**Work instruction**:
Copy each line of the data beneath in which the word "black" appears.

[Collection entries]

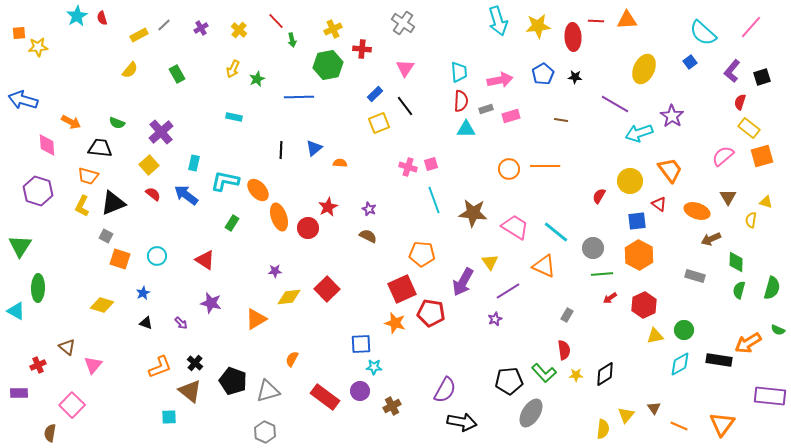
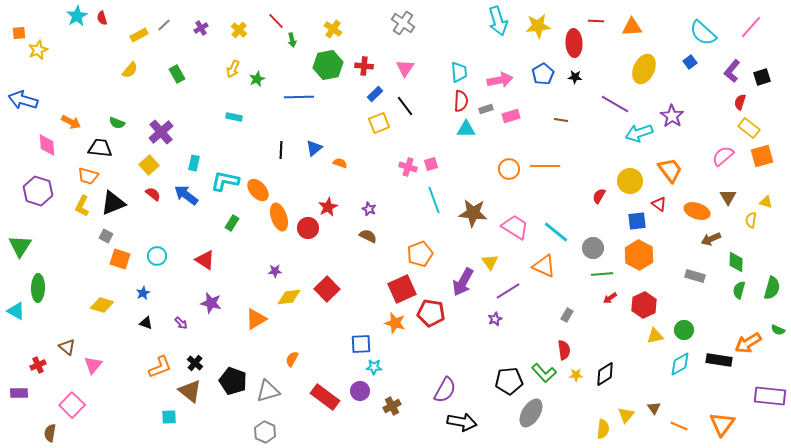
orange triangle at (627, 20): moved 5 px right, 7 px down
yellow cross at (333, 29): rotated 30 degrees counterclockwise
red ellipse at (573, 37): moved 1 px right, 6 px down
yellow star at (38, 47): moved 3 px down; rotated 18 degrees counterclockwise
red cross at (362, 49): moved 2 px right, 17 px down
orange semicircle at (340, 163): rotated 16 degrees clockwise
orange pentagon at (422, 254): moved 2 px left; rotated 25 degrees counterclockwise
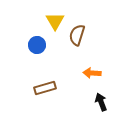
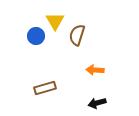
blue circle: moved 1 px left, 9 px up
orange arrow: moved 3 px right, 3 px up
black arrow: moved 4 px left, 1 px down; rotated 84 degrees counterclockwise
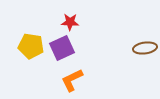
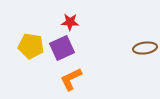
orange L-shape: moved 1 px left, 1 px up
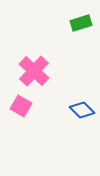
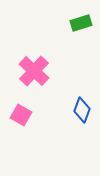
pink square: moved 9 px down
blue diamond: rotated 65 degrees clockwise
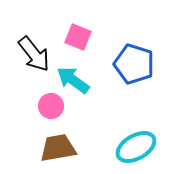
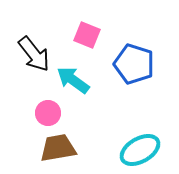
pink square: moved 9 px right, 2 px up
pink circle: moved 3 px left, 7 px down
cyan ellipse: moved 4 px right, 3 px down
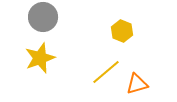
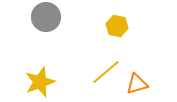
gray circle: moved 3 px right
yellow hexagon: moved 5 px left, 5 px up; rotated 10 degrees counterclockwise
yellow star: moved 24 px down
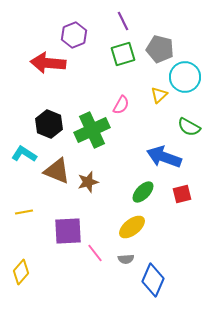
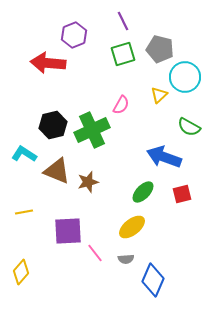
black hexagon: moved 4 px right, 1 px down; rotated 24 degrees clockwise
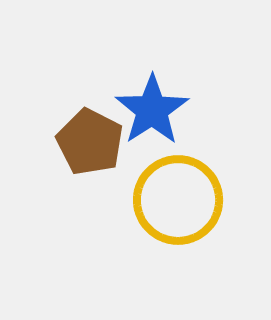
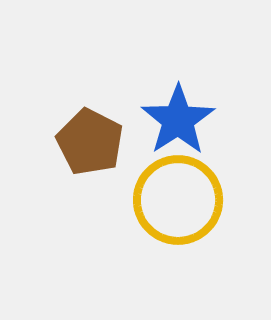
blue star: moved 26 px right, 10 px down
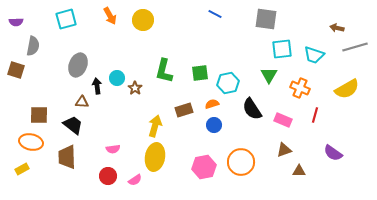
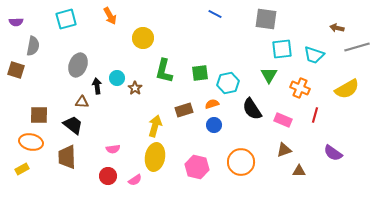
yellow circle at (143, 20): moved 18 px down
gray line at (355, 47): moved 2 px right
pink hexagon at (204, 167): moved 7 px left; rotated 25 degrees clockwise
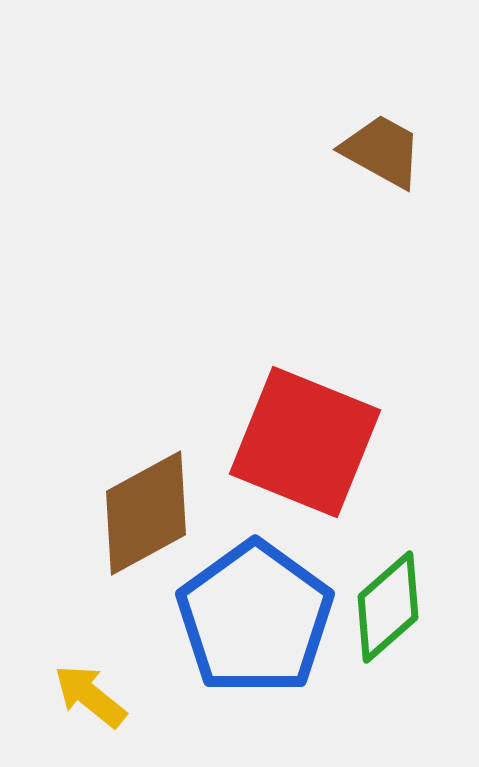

**Task result**:
black arrow: moved 4 px left, 1 px down; rotated 84 degrees counterclockwise
black hexagon: moved 4 px right, 1 px down; rotated 24 degrees clockwise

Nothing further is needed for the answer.